Number the lines below as a list, leaving out any blank lines.

BEGIN

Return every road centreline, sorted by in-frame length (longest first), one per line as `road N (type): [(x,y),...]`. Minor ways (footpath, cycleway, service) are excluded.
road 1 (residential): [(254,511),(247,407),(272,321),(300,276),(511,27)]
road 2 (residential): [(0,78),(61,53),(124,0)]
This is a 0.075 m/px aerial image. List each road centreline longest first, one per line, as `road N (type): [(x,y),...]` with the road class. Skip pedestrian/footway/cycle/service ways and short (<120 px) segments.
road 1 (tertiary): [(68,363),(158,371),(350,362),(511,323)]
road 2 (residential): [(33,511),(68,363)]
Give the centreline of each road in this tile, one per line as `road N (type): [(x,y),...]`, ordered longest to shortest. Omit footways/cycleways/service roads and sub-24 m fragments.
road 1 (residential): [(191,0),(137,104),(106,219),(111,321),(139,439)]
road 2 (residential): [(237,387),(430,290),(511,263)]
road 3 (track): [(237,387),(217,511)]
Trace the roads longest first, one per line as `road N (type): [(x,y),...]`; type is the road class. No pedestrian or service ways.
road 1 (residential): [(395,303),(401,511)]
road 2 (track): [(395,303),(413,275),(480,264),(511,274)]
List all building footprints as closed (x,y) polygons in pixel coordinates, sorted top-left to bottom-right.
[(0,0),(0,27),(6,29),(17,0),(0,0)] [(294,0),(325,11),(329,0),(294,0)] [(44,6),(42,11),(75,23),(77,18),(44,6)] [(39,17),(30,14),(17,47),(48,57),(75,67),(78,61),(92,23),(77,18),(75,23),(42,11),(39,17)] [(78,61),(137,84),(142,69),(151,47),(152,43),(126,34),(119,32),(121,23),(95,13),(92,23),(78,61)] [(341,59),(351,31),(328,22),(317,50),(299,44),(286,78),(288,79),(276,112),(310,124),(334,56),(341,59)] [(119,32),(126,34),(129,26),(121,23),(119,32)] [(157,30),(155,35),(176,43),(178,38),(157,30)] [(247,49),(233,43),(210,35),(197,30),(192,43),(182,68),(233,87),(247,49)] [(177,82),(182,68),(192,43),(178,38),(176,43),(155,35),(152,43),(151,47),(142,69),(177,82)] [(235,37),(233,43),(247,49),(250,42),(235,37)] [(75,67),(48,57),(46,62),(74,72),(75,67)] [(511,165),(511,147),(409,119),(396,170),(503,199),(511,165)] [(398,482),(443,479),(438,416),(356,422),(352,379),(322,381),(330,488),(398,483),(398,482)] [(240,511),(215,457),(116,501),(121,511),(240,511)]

END

> _Written solution_
1. Return every road centreline, sorted by in-frame length (longest first), one per line as `road N (type): [(x,y),...]`. Minor ways (footpath, cycleway, service) are excluded.
2. road 1 (residential): [(254,511),(247,407),(272,321),(300,276),(511,27)]
3. road 2 (residential): [(0,78),(61,53),(124,0)]
4. This is a 0.075 m/px aerial image. List each road centreline longest first, one per line, as `road N (type): [(x,y),...]` with the road class. Skip pedestrian/footway/cycle/service ways and short (<120 px) segments.
5. road 1 (tertiary): [(68,363),(158,371),(350,362),(511,323)]
6. road 2 (residential): [(33,511),(68,363)]
7. Give the centreline of each road in this tile, one per line as `road N (type): [(x,y),...]`, ordered longest to shortest. Omit footways/cycleways/service roads and sub-24 m fragments.
8. road 1 (residential): [(191,0),(137,104),(106,219),(111,321),(139,439)]
9. road 2 (residential): [(237,387),(430,290),(511,263)]
10. road 3 (track): [(237,387),(217,511)]
11. Trace the roads longest first, one per line as `road N (type): [(x,y),...]`; type is the road class. No pedestrian or service ways.
12. road 1 (residential): [(395,303),(401,511)]
13. road 2 (track): [(395,303),(413,275),(480,264),(511,274)]
14. List all building footprints as closed (x,y) polygons in pixel coordinates, sorted top-left to bottom-right.
15. [(0,0),(0,27),(6,29),(17,0),(0,0)] [(294,0),(325,11),(329,0),(294,0)] [(44,6),(42,11),(75,23),(77,18),(44,6)] [(39,17),(30,14),(17,47),(48,57),(75,67),(78,61),(92,23),(77,18),(75,23),(42,11),(39,17)] [(78,61),(137,84),(142,69),(151,47),(152,43),(126,34),(119,32),(121,23),(95,13),(92,23),(78,61)] [(341,59),(351,31),(328,22),(317,50),(299,44),(286,78),(288,79),(276,112),(310,124),(334,56),(341,59)] [(119,32),(126,34),(129,26),(121,23),(119,32)] [(157,30),(155,35),(176,43),(178,38),(157,30)] [(247,49),(233,43),(210,35),(197,30),(192,43),(182,68),(233,87),(247,49)] [(177,82),(182,68),(192,43),(178,38),(176,43),(155,35),(152,43),(151,47),(142,69),(177,82)] [(235,37),(233,43),(247,49),(250,42),(235,37)] [(75,67),(48,57),(46,62),(74,72),(75,67)] [(511,165),(511,147),(409,119),(396,170),(503,199),(511,165)] [(398,482),(443,479),(438,416),(356,422),(352,379),(322,381),(330,488),(398,483),(398,482)] [(240,511),(215,457),(116,501),(121,511),(240,511)]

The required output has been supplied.